Brief - Collect every line in the records below that contains the word "AOUT".
- - -
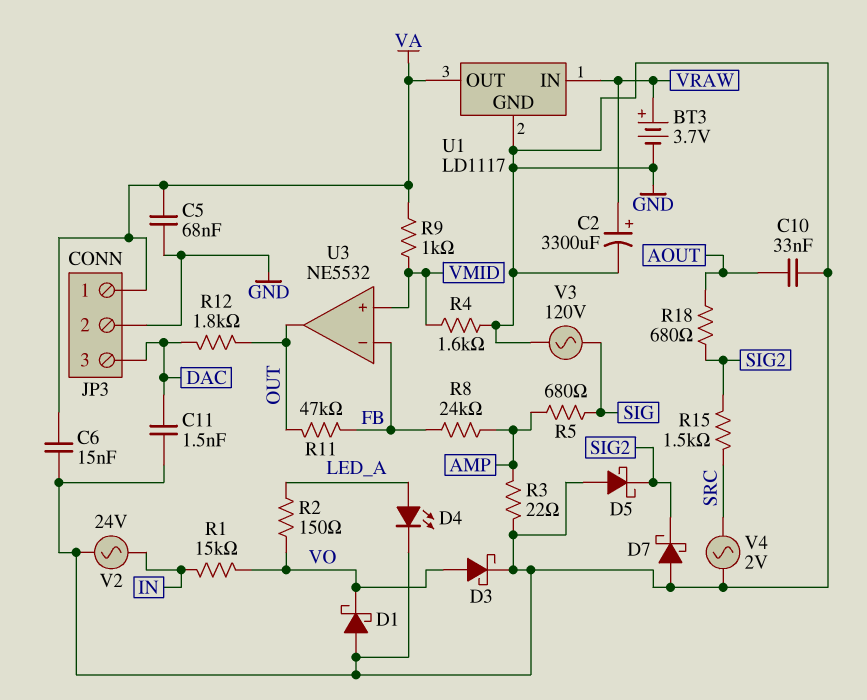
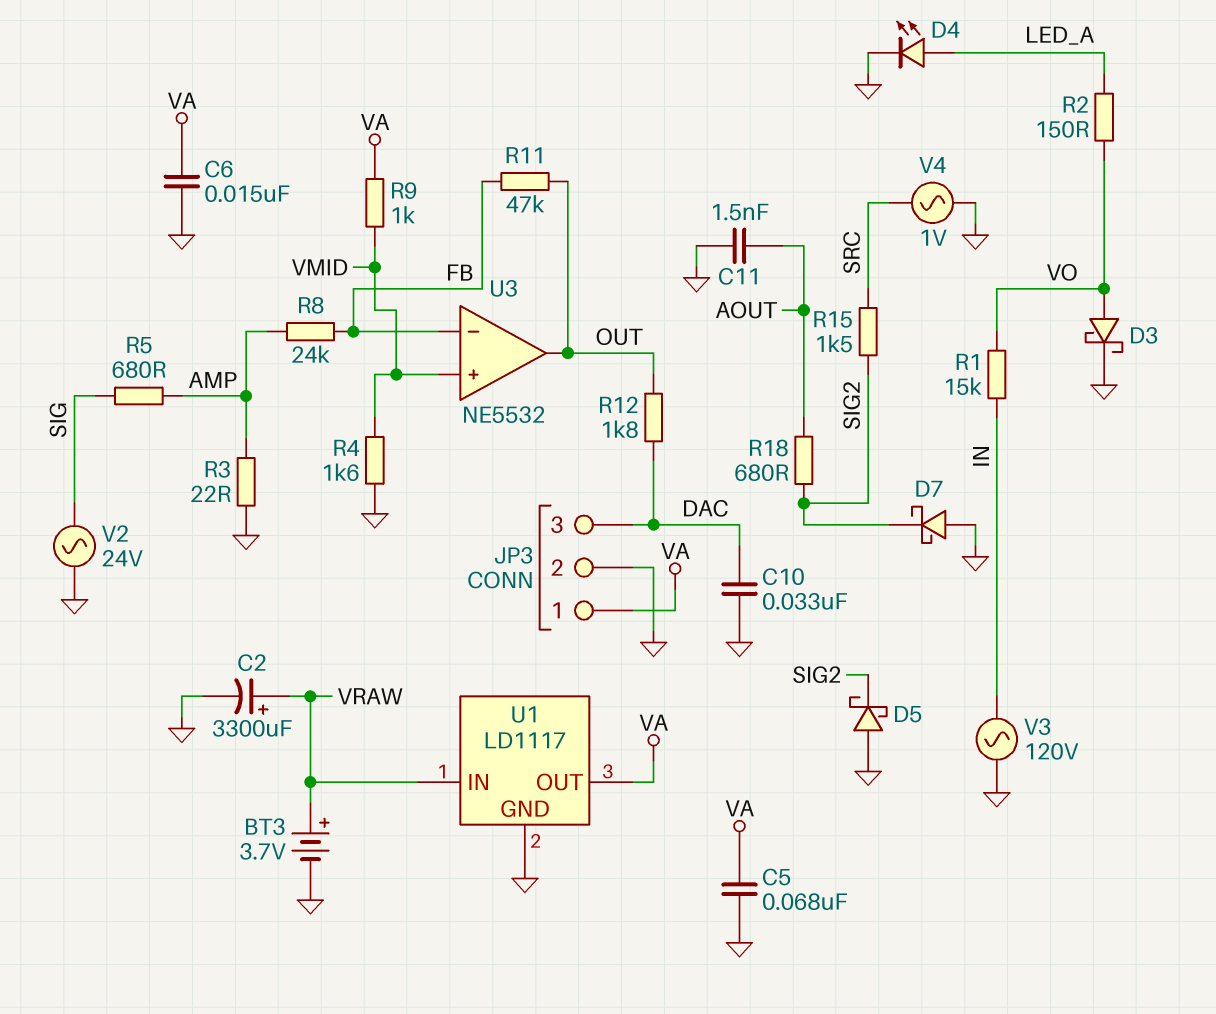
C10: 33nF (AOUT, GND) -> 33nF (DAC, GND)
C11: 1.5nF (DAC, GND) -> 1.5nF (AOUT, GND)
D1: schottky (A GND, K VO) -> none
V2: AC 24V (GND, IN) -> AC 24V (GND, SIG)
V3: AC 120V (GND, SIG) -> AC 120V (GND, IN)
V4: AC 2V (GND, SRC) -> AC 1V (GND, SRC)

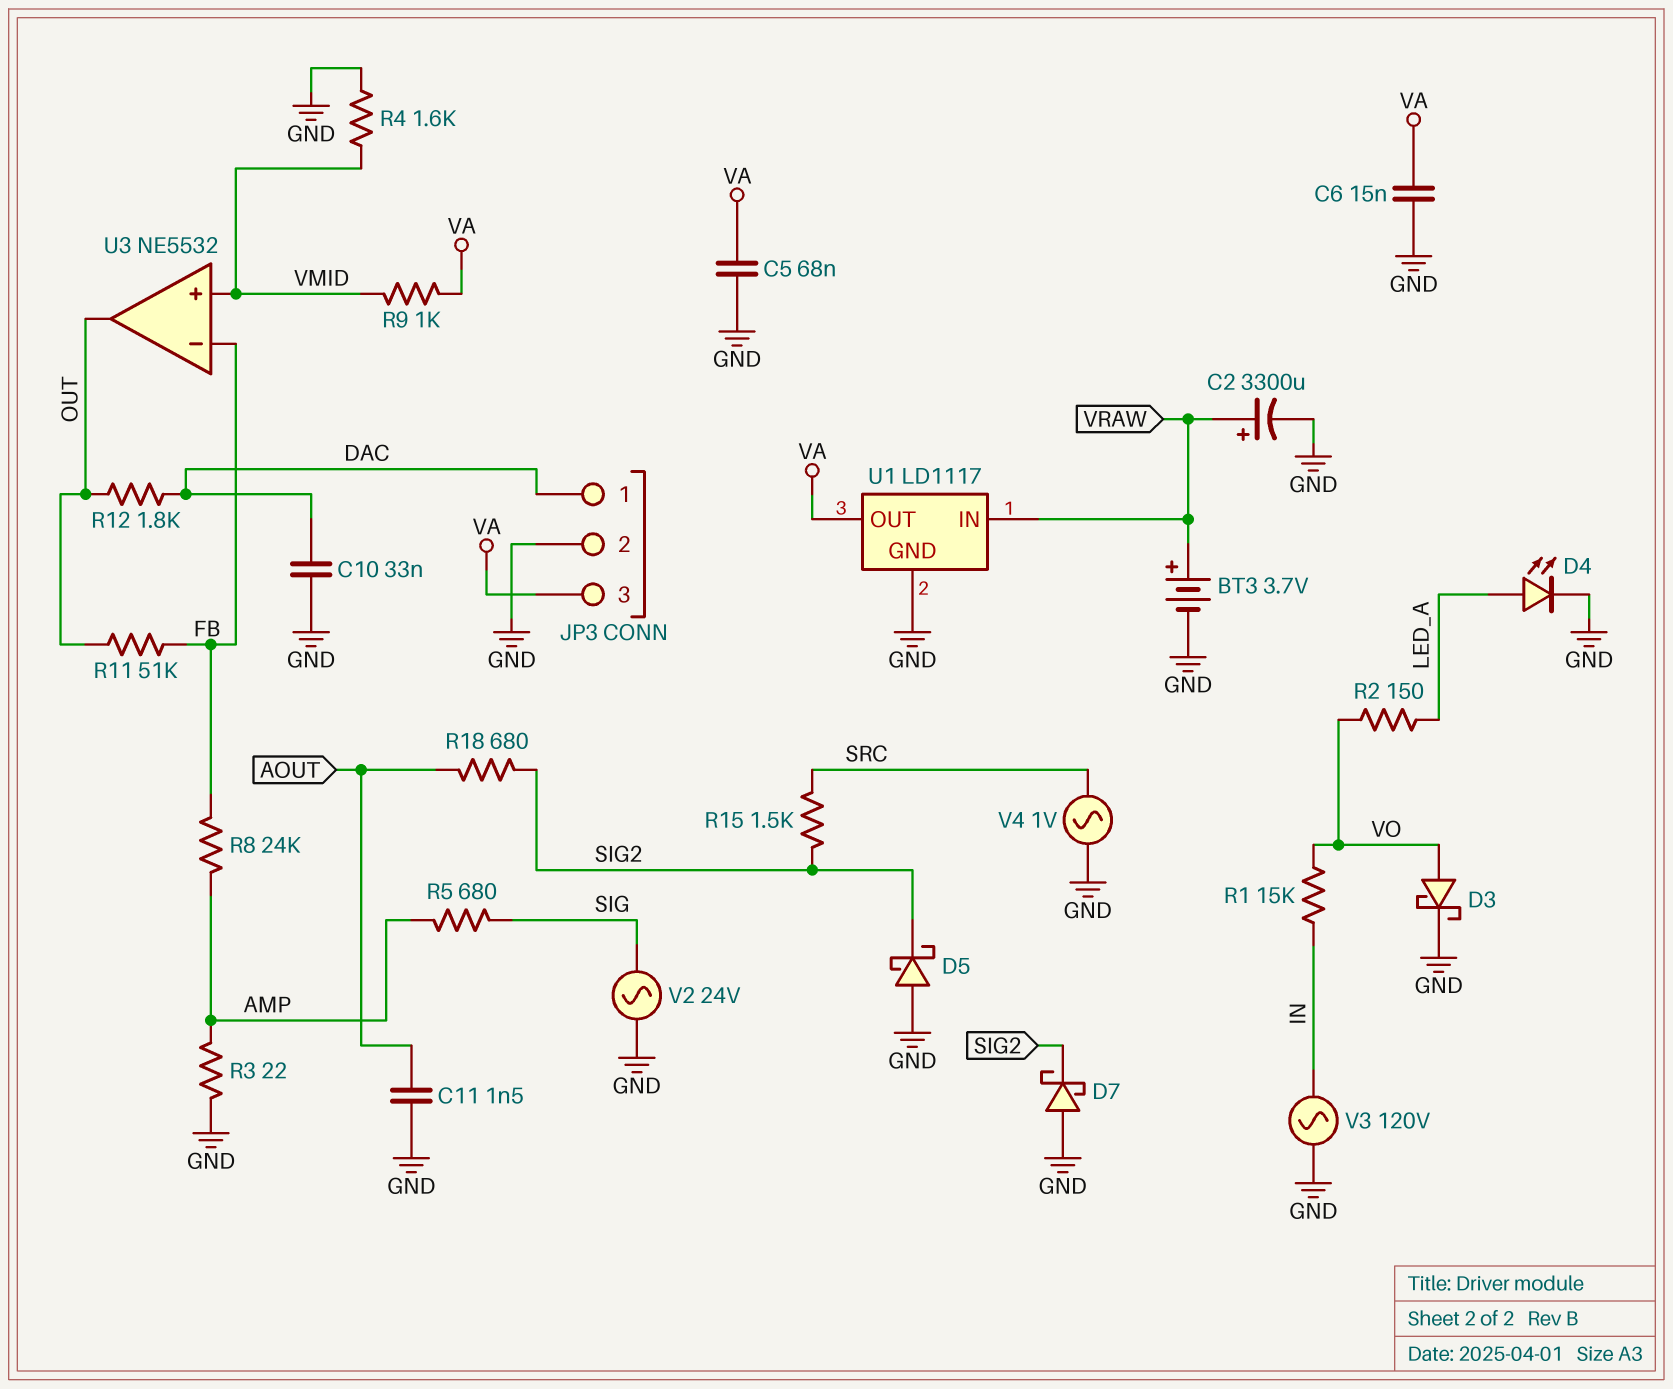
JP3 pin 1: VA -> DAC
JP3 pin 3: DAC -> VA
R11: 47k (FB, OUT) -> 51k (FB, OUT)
- - -
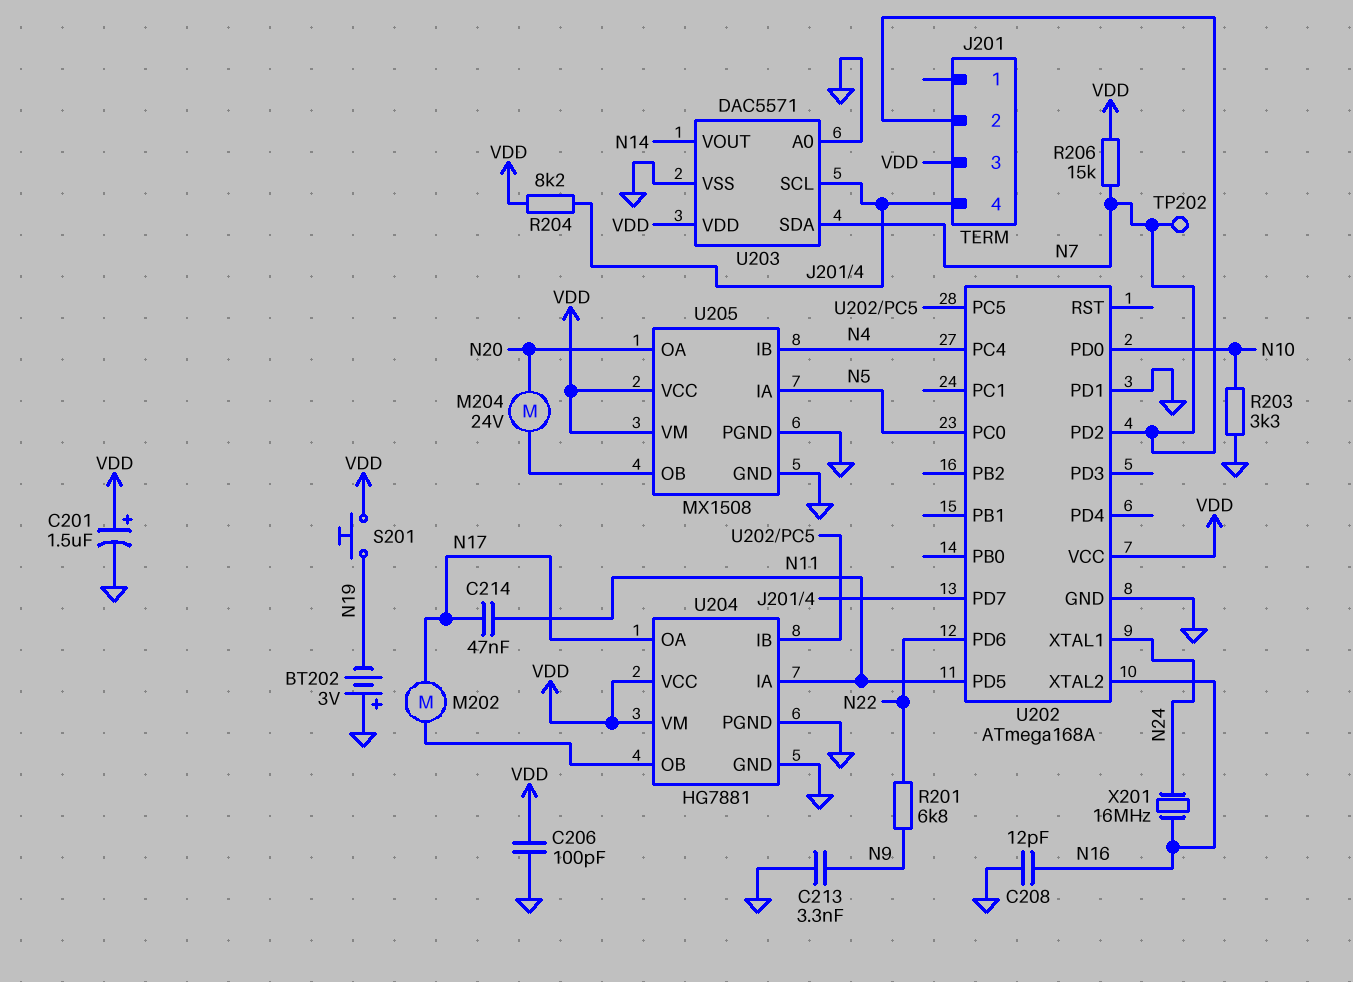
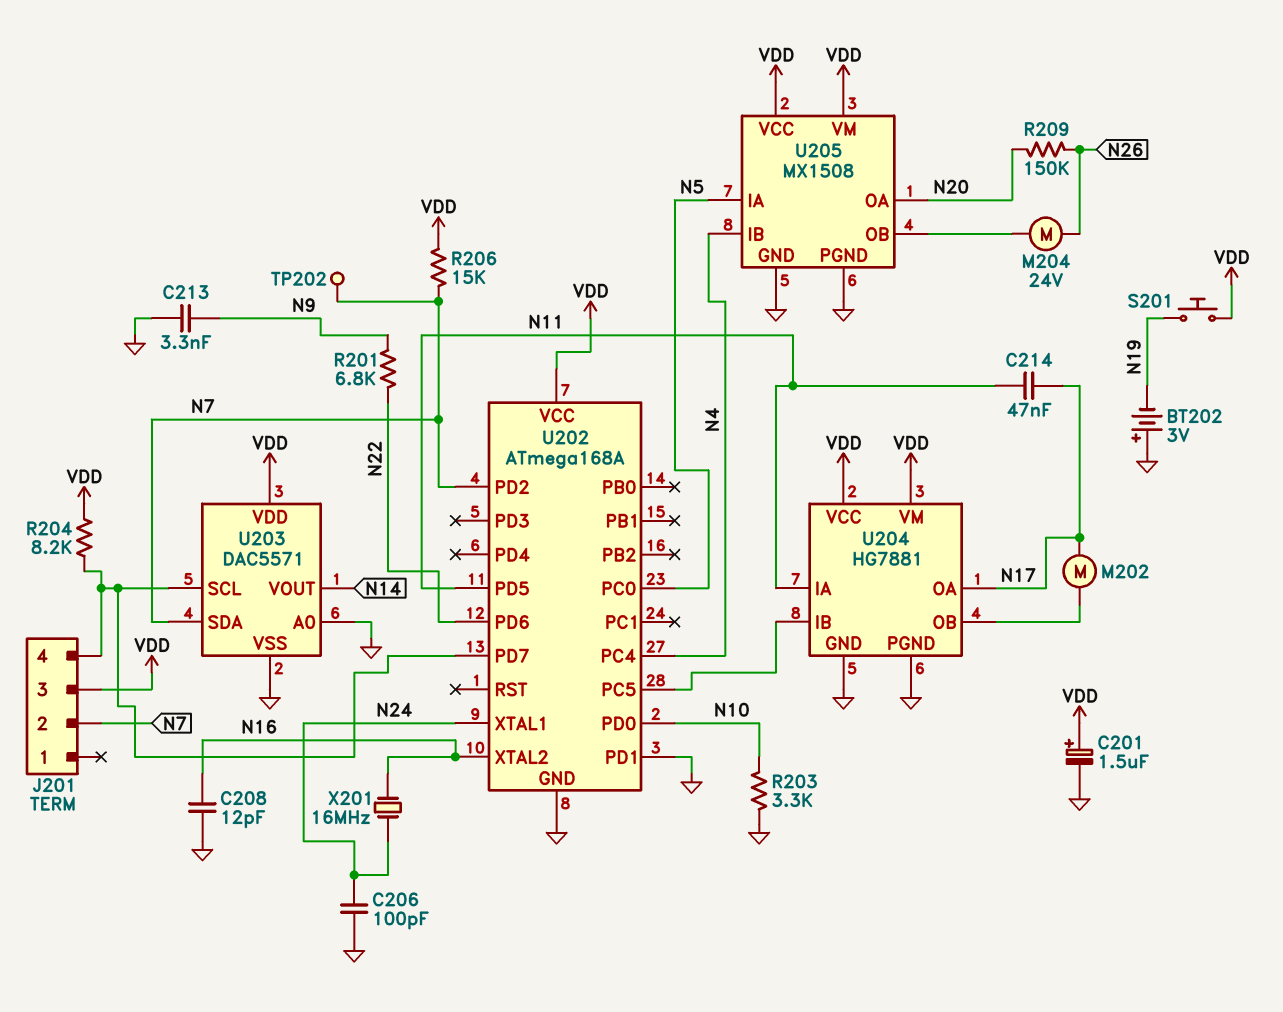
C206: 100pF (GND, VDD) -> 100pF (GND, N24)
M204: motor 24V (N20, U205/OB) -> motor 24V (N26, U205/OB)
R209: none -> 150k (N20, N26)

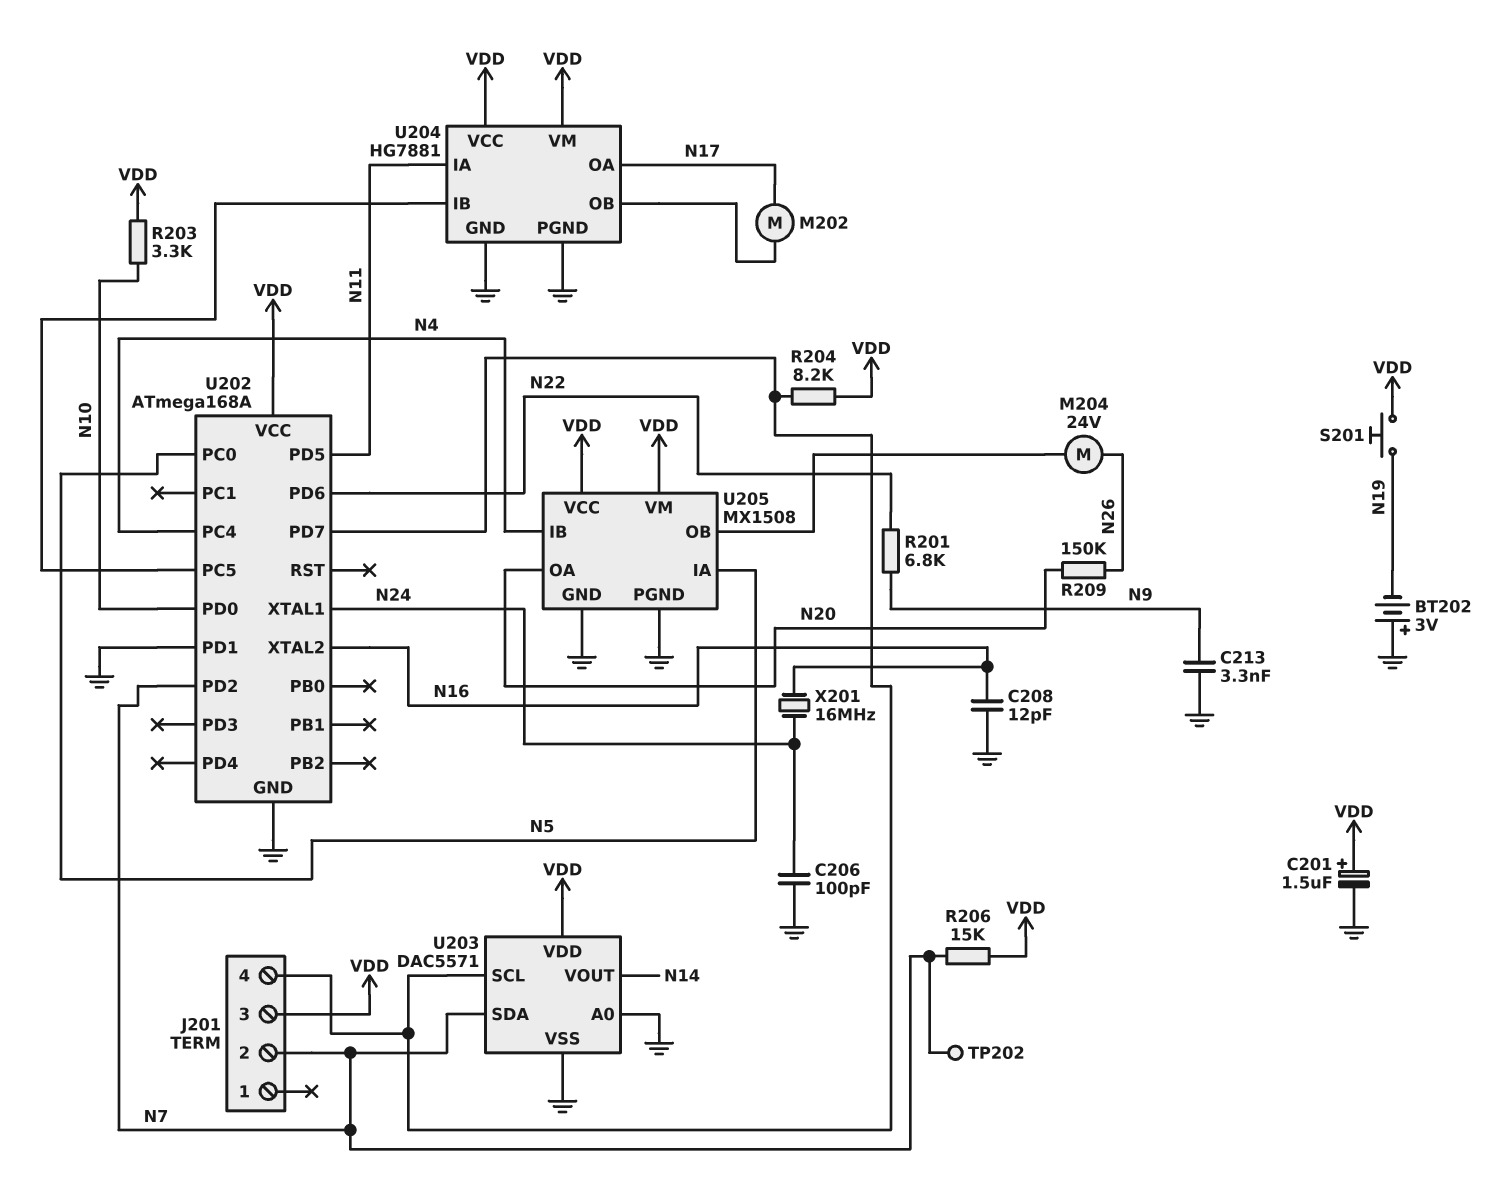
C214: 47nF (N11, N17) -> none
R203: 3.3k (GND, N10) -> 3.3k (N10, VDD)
- - -
Answer to this exercise -
C10: 33nF (AOUT, GND) -> 33nF (DAC, GND)
C11: 1.5nF (DAC, GND) -> 1.5nF (AOUT, GND)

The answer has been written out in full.